Go through the lines below. Copy those with "pink".

The data:
-=-=-=-=-
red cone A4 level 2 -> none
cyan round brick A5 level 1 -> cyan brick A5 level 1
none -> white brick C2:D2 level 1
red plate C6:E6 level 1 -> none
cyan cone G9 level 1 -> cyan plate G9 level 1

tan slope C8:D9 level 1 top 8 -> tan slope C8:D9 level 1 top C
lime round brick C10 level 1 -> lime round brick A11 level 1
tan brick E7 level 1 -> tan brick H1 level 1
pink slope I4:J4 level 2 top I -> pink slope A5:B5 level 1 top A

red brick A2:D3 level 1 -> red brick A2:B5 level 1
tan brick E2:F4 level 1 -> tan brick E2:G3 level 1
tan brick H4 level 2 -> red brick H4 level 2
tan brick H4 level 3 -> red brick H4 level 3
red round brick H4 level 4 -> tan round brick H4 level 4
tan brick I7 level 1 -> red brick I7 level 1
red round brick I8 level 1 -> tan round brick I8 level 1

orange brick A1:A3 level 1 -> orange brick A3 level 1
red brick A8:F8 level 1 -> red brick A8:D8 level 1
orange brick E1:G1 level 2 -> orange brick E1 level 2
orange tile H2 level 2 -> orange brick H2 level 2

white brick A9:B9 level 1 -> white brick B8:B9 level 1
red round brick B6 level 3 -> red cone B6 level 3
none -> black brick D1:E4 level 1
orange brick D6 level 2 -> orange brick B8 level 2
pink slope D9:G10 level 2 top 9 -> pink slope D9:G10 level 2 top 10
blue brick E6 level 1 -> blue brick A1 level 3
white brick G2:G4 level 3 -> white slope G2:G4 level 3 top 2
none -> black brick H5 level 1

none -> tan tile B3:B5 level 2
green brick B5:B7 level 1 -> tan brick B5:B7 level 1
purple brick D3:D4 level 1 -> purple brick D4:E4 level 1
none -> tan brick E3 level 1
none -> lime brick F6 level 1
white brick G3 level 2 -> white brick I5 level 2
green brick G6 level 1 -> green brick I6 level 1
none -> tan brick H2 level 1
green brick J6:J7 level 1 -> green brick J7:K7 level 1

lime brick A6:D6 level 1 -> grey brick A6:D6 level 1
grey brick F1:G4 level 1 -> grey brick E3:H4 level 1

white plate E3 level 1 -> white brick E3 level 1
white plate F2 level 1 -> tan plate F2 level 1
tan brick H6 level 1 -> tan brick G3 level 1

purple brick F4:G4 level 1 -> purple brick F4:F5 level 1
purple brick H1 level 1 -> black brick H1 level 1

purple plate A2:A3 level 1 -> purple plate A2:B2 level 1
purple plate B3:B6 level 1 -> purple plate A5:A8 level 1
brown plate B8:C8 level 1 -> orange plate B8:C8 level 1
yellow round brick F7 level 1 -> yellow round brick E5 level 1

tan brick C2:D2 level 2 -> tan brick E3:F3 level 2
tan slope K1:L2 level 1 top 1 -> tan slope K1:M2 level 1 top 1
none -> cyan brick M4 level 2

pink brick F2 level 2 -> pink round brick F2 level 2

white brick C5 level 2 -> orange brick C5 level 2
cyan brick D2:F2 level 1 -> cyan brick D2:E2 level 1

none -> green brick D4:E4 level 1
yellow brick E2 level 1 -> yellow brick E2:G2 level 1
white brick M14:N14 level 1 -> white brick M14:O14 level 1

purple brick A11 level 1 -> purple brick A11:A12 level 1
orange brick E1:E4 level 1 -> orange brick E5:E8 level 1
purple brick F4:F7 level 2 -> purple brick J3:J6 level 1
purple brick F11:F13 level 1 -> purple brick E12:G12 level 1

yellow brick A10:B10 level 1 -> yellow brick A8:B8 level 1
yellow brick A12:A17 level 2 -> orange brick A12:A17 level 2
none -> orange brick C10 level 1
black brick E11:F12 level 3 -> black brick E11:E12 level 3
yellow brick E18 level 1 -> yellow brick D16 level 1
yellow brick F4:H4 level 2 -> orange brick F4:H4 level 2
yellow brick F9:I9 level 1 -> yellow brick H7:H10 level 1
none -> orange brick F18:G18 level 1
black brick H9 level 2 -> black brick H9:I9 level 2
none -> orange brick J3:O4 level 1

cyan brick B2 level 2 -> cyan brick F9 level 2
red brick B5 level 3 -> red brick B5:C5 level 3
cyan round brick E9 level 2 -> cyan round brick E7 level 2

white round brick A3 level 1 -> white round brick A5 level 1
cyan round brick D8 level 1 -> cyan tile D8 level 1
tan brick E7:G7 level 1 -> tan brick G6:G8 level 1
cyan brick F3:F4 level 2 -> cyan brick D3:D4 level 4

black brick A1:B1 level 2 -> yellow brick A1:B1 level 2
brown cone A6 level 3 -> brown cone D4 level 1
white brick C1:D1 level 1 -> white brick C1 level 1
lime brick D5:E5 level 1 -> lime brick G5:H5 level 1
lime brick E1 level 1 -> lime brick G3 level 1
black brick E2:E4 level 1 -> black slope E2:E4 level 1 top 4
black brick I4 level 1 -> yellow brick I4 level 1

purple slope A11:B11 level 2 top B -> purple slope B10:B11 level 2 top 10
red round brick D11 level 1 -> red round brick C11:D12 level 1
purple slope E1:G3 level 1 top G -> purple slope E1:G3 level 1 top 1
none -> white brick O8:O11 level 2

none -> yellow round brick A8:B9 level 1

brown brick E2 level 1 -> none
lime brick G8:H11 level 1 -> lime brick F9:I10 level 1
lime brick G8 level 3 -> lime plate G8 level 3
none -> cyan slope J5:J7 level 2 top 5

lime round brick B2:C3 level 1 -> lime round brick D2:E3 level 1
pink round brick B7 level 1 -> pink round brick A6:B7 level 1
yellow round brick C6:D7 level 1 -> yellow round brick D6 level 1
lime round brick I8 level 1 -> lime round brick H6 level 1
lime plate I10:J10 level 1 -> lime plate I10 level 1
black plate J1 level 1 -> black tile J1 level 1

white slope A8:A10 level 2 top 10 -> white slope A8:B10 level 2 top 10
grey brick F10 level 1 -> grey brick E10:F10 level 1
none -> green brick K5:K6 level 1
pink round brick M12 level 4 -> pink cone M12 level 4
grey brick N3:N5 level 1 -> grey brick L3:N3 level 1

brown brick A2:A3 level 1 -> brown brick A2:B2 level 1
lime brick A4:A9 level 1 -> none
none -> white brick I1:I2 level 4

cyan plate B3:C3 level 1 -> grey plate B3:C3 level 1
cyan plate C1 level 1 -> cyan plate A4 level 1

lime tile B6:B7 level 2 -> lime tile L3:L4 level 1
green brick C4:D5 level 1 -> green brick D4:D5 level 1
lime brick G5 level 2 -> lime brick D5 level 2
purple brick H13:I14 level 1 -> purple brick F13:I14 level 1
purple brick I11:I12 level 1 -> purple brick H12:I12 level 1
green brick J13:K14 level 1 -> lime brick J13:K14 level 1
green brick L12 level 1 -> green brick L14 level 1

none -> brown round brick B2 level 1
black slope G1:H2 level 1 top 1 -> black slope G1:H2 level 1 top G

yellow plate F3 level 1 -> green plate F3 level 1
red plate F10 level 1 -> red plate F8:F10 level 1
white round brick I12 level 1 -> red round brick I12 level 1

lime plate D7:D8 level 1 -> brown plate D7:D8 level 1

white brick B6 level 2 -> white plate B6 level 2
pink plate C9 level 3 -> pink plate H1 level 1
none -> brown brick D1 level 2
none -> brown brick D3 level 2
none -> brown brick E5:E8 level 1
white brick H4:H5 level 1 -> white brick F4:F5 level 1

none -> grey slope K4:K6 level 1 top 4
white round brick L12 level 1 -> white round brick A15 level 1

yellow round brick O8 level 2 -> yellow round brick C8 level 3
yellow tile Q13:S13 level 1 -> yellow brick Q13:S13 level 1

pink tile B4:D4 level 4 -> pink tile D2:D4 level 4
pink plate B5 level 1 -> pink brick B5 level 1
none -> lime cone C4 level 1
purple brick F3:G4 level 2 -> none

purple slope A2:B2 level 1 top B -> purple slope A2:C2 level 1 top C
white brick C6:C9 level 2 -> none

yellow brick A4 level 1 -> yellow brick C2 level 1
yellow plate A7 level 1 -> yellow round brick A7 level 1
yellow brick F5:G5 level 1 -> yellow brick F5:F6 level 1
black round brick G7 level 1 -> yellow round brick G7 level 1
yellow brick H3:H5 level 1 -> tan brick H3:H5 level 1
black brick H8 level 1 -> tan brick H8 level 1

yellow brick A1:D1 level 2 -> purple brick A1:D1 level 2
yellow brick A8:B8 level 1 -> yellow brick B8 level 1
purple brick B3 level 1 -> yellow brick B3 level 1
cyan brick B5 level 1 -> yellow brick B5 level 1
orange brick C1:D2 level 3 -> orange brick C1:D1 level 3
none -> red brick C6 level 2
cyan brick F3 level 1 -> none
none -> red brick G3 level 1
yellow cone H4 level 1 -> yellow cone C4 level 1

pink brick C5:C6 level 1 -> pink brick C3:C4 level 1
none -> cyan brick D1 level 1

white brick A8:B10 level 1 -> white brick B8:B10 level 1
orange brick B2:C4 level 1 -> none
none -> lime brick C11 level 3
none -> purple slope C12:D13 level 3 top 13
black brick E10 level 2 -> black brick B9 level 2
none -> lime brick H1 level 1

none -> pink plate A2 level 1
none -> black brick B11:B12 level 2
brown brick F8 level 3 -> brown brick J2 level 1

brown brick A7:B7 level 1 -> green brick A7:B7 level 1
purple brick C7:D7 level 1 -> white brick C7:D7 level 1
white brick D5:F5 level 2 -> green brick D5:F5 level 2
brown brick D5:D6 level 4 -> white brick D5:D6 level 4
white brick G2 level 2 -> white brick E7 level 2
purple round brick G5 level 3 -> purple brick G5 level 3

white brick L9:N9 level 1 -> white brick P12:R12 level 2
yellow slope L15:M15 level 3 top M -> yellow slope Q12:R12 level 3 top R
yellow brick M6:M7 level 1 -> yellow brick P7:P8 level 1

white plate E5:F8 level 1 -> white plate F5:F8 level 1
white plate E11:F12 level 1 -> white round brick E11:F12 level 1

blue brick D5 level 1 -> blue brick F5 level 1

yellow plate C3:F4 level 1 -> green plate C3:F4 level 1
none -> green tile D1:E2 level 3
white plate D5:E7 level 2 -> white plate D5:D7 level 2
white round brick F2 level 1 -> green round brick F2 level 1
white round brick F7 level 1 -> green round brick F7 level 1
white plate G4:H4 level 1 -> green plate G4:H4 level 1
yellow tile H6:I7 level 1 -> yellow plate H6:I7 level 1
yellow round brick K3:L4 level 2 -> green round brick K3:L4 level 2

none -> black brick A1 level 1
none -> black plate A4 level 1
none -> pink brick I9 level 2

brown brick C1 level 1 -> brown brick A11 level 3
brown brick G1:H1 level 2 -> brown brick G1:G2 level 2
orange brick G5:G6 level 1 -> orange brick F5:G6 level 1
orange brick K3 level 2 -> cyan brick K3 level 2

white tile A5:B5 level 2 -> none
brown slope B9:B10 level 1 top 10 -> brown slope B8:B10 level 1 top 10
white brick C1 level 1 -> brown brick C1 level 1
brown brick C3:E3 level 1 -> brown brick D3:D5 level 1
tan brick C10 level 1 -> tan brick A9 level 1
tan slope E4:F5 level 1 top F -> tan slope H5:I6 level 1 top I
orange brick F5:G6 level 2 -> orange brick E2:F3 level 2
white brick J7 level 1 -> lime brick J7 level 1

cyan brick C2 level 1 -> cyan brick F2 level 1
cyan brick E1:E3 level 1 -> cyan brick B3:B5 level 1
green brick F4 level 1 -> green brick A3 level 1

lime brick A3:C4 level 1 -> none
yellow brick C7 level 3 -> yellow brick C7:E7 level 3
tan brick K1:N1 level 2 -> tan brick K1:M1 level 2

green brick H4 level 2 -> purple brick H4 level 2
-=-=-=-=-
Written answer:
pink slope I4:J4 level 2 top I -> pink slope A5:B5 level 1 top A
pink slope D9:G10 level 2 top 9 -> pink slope D9:G10 level 2 top 10
pink brick F2 level 2 -> pink round brick F2 level 2
pink round brick B7 level 1 -> pink round brick A6:B7 level 1
pink round brick M12 level 4 -> pink cone M12 level 4
pink plate C9 level 3 -> pink plate H1 level 1
pink tile B4:D4 level 4 -> pink tile D2:D4 level 4
pink plate B5 level 1 -> pink brick B5 level 1
pink brick C5:C6 level 1 -> pink brick C3:C4 level 1
none -> pink plate A2 level 1
none -> pink brick I9 level 2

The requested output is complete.